What you need to produce from the material below is an exact transcription of the lines from the one with "(784, 449) = (561, 391): orange" through the one with "(340, 216) = (245, 604): red star -> none", both included, and no other line.

### SOURCE INFORMATION
--*--
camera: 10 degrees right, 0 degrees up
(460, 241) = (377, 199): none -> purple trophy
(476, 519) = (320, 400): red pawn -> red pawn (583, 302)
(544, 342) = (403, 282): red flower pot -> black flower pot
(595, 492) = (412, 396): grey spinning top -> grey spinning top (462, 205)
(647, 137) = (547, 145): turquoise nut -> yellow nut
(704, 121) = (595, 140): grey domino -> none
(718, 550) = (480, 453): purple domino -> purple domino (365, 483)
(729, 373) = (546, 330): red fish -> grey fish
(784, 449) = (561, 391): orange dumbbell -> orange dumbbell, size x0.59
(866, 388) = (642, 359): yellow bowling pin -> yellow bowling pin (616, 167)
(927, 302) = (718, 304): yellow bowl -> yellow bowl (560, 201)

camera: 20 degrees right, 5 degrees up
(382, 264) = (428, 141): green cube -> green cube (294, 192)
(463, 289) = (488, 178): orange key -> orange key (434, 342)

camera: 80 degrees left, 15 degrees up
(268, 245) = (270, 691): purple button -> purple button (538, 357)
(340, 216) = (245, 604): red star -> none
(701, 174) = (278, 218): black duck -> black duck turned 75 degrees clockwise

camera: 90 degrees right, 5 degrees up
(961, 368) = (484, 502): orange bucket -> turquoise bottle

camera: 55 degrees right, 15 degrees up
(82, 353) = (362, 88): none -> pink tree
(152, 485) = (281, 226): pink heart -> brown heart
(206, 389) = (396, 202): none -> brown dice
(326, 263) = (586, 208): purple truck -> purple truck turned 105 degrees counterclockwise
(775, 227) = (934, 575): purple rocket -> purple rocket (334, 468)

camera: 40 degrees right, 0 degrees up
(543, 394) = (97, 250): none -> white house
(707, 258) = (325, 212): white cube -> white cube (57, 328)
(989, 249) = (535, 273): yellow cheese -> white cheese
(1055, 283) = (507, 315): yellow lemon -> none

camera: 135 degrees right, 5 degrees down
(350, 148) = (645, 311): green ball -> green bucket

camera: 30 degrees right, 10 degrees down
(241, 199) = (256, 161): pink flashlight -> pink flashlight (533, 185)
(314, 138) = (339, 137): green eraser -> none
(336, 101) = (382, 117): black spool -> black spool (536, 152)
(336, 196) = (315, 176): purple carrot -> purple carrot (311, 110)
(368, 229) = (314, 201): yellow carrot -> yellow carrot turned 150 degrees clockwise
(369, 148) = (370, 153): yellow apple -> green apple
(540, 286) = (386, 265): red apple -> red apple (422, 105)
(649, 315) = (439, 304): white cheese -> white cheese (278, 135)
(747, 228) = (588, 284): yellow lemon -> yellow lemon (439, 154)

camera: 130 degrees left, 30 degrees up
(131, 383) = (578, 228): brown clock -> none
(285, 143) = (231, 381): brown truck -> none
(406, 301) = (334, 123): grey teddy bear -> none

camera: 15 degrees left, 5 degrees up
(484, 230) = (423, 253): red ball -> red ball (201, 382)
--*--
### TASK SOLUTION
(784, 449) = (561, 391): orange dumbbell -> orange dumbbell, size x0.59
(866, 388) = (642, 359): yellow bowling pin -> yellow bowling pin (616, 167)
(927, 302) = (718, 304): yellow bowl -> yellow bowl (560, 201)

camera: 20 degrees right, 5 degrees up
(382, 264) = (428, 141): green cube -> green cube (294, 192)
(463, 289) = (488, 178): orange key -> orange key (434, 342)

camera: 80 degrees left, 15 degrees up
(268, 245) = (270, 691): purple button -> purple button (538, 357)
(340, 216) = (245, 604): red star -> none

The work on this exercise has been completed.